RECORD EXTRACTS:
"""
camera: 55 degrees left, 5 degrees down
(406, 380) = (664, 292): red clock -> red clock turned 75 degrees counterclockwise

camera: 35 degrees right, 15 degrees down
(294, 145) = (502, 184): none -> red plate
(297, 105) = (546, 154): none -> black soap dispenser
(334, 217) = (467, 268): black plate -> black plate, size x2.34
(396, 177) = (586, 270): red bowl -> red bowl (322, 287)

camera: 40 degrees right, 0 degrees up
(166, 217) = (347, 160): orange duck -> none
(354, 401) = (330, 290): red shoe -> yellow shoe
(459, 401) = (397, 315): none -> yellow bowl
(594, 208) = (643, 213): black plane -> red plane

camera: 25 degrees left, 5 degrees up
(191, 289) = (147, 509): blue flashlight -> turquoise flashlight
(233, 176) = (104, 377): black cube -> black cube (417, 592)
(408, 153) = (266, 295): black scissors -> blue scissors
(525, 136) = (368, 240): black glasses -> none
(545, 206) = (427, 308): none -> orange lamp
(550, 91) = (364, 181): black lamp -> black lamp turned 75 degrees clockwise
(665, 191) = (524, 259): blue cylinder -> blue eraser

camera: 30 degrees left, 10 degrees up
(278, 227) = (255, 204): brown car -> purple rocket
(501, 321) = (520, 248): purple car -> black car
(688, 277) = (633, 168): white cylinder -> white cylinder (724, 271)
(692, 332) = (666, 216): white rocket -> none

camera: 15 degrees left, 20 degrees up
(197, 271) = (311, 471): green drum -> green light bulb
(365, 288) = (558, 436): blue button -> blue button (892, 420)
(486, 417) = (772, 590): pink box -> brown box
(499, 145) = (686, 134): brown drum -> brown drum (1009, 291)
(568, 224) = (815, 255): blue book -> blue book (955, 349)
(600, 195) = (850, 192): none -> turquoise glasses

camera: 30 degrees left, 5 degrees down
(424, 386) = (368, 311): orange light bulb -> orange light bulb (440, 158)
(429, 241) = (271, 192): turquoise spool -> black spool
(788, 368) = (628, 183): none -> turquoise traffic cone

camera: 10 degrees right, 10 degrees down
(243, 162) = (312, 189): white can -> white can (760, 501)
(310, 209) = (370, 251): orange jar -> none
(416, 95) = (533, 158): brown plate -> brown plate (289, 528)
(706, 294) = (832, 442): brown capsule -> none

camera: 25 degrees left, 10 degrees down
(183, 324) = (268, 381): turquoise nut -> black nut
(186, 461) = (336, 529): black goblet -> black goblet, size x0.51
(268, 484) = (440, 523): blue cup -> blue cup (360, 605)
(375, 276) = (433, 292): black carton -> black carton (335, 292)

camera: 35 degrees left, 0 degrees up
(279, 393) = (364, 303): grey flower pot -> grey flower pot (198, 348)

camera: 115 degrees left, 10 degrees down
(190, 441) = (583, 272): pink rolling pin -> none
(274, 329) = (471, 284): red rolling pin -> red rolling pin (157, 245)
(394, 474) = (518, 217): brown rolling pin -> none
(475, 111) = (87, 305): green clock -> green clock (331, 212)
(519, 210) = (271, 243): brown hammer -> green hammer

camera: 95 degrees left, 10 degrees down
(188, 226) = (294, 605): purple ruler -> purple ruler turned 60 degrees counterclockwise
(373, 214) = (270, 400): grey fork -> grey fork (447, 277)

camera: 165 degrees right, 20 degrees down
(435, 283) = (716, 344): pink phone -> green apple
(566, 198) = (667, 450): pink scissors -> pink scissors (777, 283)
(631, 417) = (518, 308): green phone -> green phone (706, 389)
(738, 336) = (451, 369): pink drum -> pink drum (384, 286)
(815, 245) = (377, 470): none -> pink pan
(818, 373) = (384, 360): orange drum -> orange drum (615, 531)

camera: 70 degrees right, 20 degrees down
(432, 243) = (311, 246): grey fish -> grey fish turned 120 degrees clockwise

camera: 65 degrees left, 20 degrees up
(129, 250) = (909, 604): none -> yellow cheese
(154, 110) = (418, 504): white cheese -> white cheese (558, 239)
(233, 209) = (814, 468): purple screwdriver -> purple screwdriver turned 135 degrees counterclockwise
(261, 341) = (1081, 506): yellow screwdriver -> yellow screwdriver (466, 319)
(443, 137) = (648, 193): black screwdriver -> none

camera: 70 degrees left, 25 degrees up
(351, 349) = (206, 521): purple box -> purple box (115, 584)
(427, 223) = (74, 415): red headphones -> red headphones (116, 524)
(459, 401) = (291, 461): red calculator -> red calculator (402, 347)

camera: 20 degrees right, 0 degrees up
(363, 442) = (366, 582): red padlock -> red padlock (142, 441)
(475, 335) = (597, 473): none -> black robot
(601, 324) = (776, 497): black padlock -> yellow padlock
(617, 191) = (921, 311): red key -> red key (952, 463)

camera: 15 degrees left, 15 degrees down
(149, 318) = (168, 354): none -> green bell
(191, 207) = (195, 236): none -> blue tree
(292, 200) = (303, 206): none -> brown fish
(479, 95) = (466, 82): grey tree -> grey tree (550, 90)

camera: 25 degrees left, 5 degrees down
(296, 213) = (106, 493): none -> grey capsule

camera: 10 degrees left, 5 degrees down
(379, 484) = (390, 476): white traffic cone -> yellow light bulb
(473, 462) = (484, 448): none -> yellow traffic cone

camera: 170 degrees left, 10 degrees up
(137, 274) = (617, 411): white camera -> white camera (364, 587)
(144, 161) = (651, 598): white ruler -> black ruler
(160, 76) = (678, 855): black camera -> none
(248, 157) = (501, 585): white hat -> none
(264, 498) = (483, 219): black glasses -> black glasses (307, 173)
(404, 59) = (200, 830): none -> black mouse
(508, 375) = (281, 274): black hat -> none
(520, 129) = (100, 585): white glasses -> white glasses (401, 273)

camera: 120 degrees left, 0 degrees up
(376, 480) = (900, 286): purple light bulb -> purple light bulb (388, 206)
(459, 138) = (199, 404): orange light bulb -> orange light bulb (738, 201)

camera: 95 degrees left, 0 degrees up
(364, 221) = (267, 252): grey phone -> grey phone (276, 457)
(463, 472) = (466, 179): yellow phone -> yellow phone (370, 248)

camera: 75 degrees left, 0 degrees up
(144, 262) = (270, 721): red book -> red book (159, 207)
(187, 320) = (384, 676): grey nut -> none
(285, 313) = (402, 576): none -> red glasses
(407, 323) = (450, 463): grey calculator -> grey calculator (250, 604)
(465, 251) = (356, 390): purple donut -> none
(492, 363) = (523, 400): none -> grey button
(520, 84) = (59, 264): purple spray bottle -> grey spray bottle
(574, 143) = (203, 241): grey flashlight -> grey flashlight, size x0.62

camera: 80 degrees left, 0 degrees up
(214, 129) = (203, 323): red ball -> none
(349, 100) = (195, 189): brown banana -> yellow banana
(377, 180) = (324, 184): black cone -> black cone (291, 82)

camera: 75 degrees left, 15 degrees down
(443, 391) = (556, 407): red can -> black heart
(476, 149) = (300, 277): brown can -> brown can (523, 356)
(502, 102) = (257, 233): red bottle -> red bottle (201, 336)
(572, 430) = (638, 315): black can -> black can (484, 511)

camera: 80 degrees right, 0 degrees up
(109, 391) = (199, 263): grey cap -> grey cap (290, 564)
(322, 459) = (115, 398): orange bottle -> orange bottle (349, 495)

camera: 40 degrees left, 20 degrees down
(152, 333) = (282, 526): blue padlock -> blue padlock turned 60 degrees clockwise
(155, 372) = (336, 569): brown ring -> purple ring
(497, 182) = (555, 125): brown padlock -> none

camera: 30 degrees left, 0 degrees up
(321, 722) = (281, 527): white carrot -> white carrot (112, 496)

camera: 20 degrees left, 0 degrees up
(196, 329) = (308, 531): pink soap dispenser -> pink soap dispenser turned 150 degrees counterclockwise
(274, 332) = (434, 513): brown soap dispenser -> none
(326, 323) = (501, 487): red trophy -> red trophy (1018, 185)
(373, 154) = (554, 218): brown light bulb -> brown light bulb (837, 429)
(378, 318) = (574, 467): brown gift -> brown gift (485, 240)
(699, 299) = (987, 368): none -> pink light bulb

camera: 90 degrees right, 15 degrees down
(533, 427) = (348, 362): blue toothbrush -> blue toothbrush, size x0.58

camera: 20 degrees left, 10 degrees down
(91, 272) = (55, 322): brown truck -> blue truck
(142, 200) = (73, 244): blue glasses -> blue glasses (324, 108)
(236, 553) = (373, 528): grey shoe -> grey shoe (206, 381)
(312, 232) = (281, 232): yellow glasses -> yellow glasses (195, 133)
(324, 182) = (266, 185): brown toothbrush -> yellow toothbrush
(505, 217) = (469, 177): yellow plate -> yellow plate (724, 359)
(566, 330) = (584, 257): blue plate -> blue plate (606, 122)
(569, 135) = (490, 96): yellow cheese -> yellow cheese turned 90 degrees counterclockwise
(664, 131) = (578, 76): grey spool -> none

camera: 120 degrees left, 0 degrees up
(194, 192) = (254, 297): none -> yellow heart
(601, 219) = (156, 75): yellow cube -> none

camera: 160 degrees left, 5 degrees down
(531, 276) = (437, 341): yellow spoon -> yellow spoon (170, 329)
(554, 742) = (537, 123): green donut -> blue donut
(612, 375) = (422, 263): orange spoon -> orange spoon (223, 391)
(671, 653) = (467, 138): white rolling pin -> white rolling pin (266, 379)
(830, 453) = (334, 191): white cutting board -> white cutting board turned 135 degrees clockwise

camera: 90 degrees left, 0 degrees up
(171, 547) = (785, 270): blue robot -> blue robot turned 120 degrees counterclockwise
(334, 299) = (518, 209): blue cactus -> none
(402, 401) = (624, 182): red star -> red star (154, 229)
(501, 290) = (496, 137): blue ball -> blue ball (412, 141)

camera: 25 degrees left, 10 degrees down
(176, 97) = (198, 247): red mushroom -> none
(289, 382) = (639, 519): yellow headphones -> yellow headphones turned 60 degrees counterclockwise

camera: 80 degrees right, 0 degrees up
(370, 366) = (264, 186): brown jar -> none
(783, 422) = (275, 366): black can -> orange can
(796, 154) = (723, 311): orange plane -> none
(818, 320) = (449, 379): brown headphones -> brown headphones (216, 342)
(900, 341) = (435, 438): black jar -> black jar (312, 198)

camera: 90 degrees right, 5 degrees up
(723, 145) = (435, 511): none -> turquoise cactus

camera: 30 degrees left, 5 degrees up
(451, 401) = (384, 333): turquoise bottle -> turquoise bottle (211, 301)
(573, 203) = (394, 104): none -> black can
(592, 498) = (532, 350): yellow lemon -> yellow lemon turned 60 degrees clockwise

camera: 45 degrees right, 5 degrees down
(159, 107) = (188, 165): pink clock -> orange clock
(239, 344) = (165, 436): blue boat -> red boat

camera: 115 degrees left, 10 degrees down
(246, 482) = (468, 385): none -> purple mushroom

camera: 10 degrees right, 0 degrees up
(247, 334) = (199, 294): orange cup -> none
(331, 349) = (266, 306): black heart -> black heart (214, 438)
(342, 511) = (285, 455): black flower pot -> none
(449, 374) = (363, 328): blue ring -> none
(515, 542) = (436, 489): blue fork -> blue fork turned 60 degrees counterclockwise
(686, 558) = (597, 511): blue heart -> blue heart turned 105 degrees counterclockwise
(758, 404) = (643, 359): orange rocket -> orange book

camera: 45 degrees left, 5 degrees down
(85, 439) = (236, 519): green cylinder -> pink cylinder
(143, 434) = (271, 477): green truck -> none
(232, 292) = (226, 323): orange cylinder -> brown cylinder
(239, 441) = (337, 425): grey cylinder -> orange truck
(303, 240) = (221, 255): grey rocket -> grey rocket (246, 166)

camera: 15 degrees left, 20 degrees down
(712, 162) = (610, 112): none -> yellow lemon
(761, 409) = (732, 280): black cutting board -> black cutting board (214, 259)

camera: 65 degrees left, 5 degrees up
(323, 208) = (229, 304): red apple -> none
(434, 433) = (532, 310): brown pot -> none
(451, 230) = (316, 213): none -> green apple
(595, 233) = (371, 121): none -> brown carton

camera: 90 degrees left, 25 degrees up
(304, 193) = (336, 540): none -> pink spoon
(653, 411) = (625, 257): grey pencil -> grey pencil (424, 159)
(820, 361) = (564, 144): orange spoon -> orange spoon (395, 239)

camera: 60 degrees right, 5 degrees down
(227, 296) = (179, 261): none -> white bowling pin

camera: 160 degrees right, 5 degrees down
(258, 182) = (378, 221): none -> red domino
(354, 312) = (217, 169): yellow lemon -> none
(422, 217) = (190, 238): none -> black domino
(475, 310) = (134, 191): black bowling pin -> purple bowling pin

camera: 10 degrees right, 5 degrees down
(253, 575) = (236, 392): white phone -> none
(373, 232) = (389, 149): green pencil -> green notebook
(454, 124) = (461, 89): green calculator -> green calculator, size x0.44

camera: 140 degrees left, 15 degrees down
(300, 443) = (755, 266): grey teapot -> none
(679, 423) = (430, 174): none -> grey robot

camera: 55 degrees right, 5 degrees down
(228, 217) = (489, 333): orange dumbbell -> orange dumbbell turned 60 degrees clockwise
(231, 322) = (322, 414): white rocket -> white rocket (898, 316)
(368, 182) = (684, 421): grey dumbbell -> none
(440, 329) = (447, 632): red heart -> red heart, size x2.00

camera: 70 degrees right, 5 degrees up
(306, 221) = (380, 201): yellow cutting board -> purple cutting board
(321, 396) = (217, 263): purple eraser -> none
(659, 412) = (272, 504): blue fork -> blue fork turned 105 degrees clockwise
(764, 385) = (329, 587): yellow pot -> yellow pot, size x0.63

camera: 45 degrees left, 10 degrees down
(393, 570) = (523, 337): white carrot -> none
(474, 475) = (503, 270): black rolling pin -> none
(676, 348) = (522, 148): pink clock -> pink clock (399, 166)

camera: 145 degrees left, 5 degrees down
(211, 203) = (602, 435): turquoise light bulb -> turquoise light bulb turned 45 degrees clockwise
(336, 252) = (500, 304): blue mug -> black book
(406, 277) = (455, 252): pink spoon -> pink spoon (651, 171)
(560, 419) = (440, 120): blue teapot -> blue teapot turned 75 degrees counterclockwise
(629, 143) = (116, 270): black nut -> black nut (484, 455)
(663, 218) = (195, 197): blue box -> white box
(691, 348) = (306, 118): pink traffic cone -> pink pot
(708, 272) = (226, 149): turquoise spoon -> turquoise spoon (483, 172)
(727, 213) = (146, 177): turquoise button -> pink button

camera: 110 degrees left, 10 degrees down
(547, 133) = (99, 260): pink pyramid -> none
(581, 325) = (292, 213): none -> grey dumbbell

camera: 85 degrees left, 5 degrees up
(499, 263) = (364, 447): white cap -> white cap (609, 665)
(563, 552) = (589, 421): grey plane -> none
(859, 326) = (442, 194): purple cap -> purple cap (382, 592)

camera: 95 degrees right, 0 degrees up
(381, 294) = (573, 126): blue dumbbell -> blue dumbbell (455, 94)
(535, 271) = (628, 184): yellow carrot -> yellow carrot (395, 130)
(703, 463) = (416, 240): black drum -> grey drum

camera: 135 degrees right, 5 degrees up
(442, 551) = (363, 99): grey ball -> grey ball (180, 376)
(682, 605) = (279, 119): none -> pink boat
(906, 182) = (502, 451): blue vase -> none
"""
ABOUT THIS TASK:
If a line contains the word "mushroom", it counts; please state how many such lines the records above have, and nothing more.

RESULT FOR THIS TASK:
2